**Work instruction**
Each line below that carries the string "bowling" must appear in the answer.

**Data extract**
==================================================

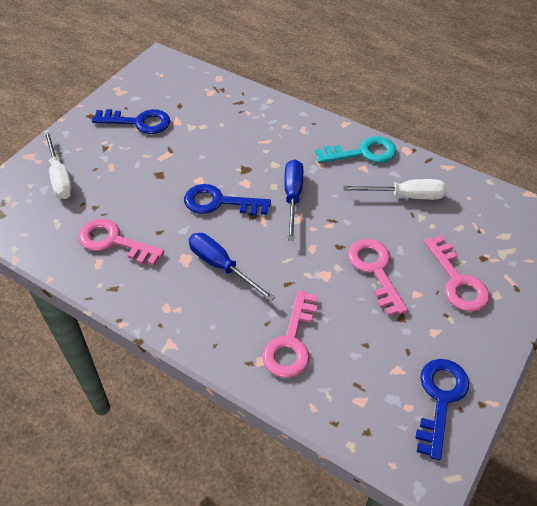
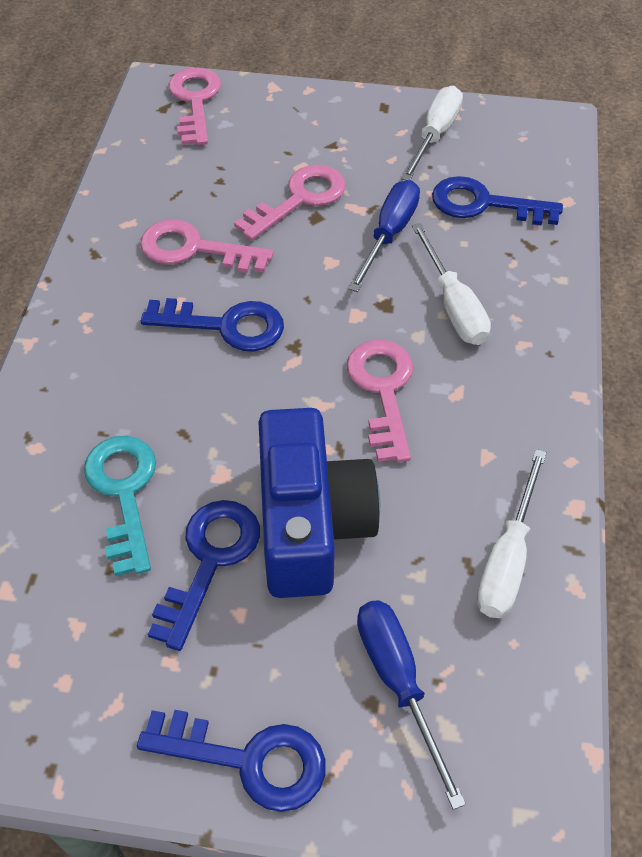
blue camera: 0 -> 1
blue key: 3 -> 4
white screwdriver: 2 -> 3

==================================================

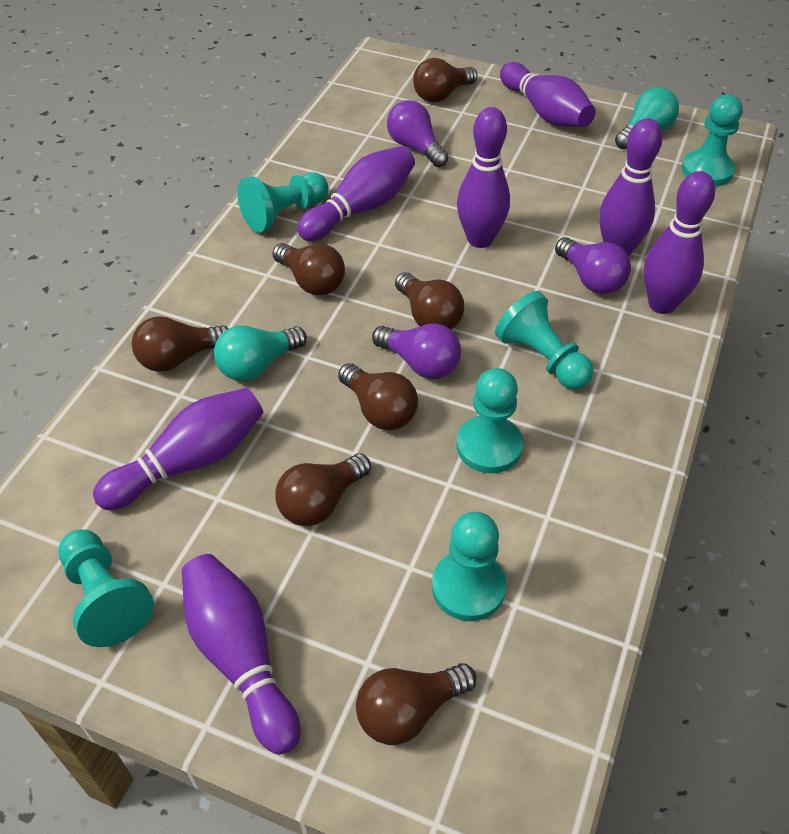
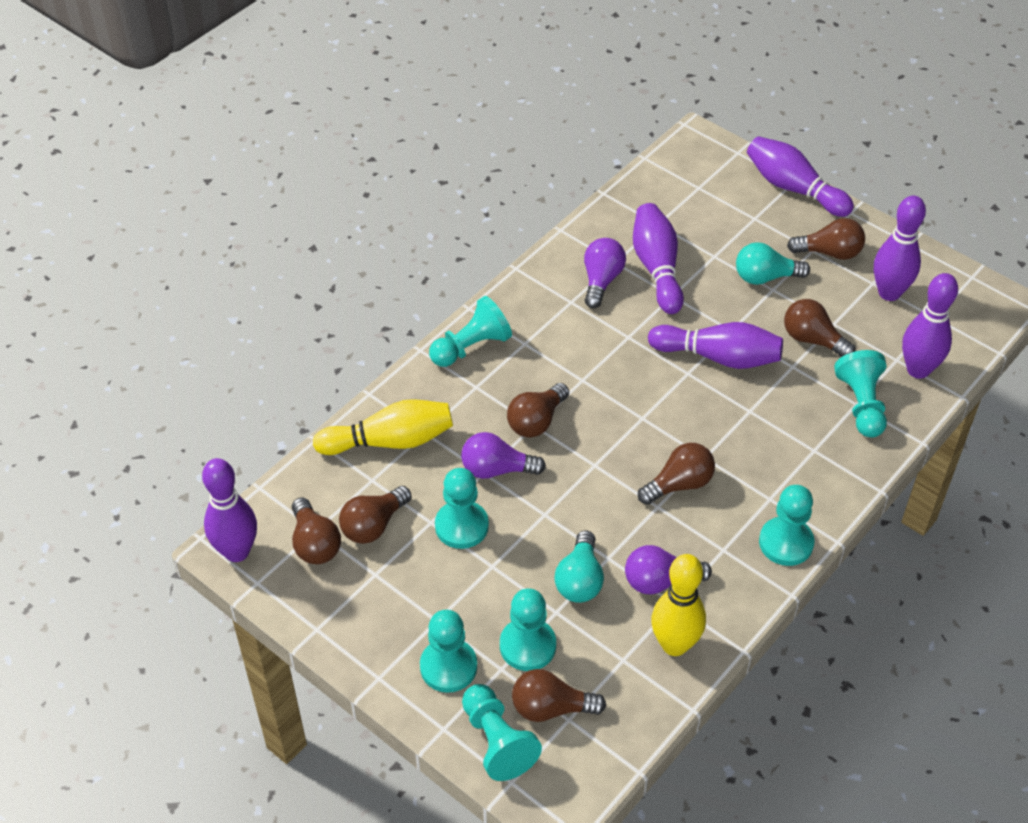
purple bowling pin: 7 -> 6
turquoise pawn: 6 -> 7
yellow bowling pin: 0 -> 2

==================================================

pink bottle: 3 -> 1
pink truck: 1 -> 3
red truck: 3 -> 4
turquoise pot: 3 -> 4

==================================================

**Written answer**
purple bowling pin: 7 -> 6
yellow bowling pin: 0 -> 2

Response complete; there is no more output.